__Work instruction__.
Look through the listing for the word "BLACK". Copy each line that has it.

__Provided records__.
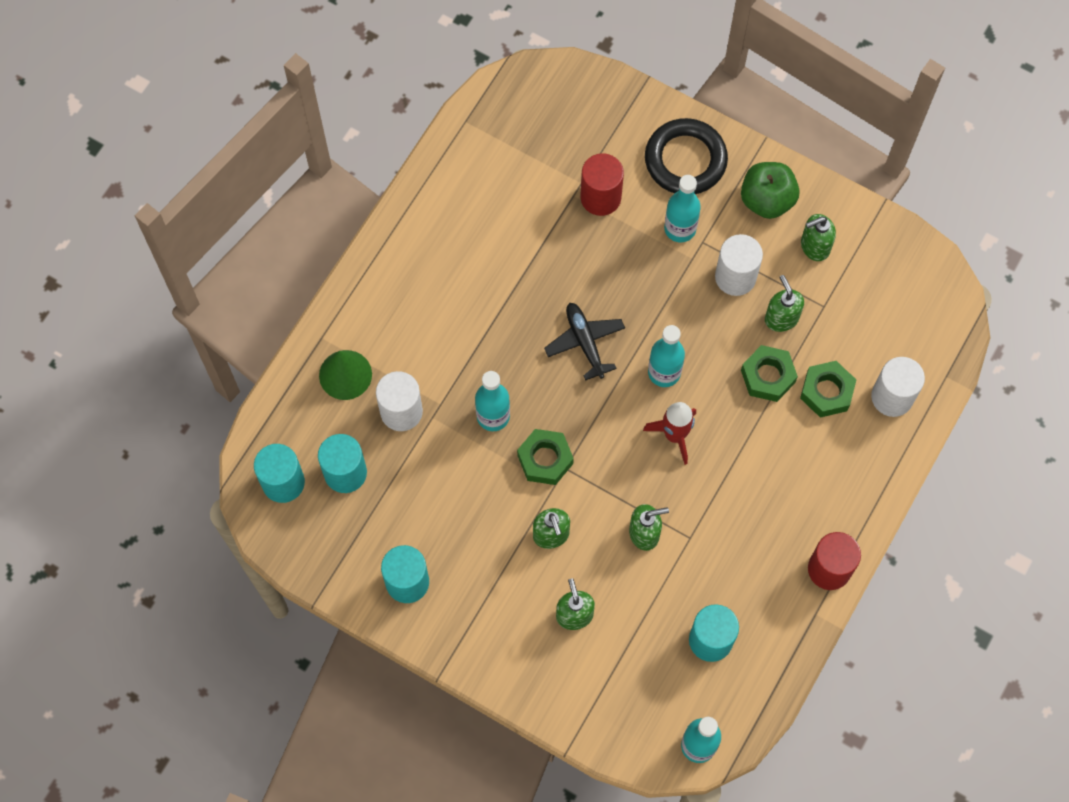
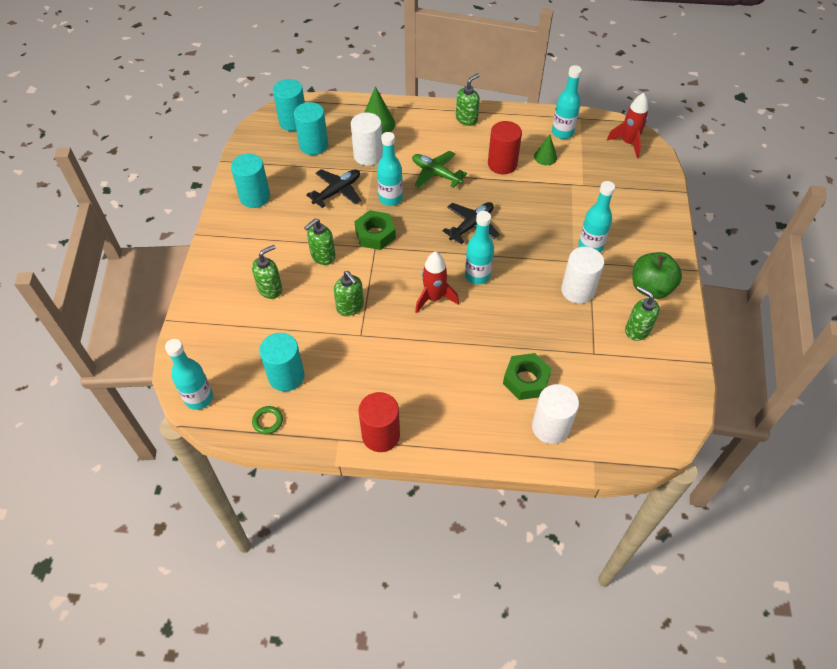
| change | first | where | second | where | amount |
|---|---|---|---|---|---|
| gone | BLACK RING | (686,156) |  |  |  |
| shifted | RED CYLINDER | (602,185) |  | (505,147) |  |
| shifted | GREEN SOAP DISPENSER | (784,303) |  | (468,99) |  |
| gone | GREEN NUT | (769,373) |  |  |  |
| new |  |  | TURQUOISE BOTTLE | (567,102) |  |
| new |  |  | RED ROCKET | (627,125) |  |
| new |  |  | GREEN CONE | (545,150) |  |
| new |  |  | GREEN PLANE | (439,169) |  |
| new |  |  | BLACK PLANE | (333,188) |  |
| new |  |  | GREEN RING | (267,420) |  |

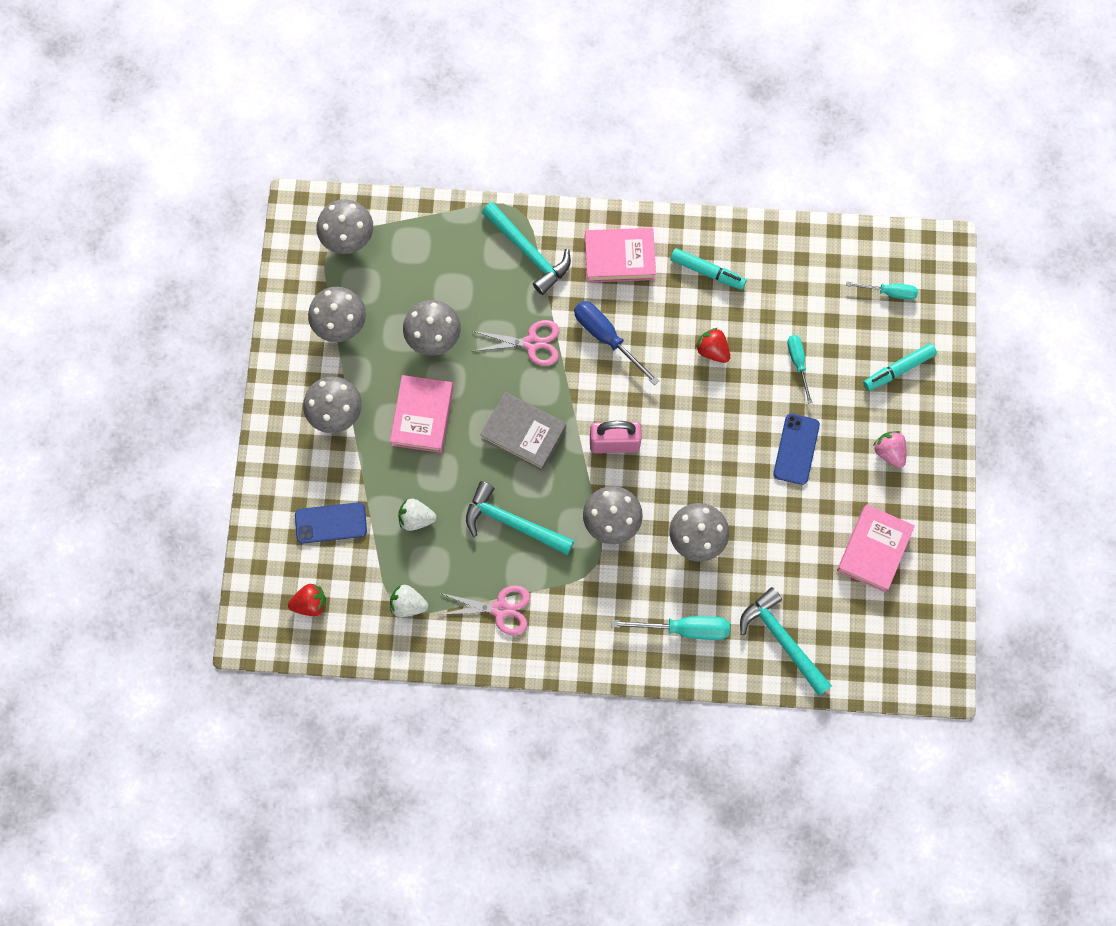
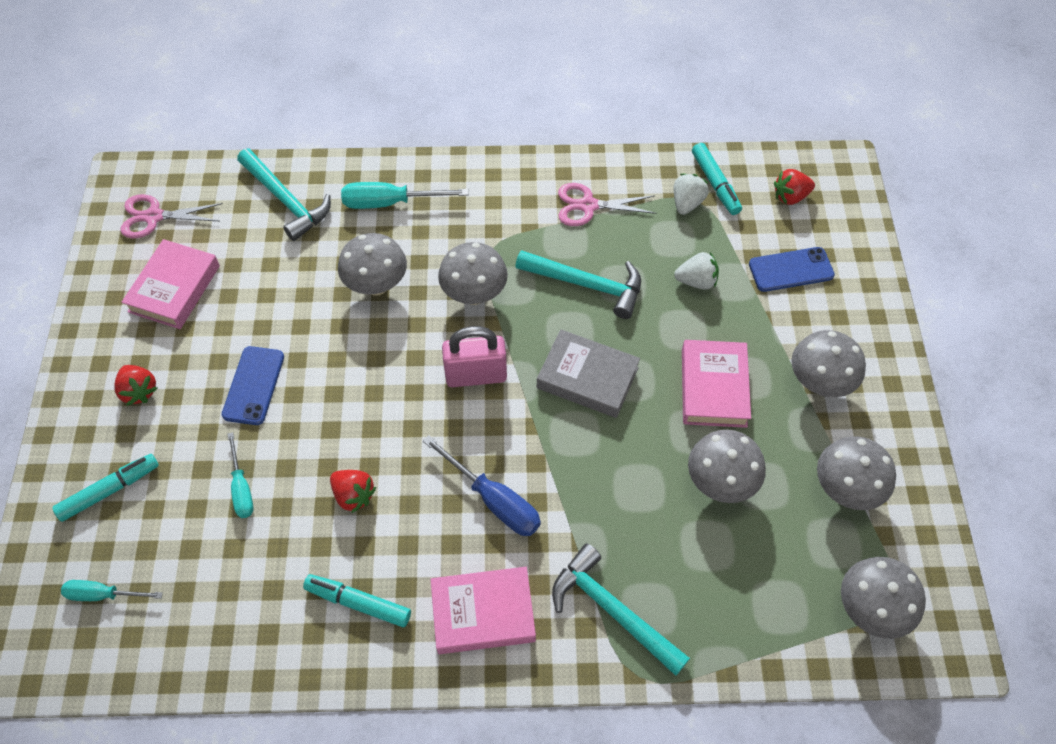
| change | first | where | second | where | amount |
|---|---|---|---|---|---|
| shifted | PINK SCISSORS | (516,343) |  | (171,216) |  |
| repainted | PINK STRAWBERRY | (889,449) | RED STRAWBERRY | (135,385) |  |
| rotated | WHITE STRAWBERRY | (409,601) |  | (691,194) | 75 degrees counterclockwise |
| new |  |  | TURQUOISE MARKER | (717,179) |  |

__Exercise response__.
| gone | BLACK RING | (686,156) |  |  |  |
| new |  |  | BLACK PLANE | (333,188) |  |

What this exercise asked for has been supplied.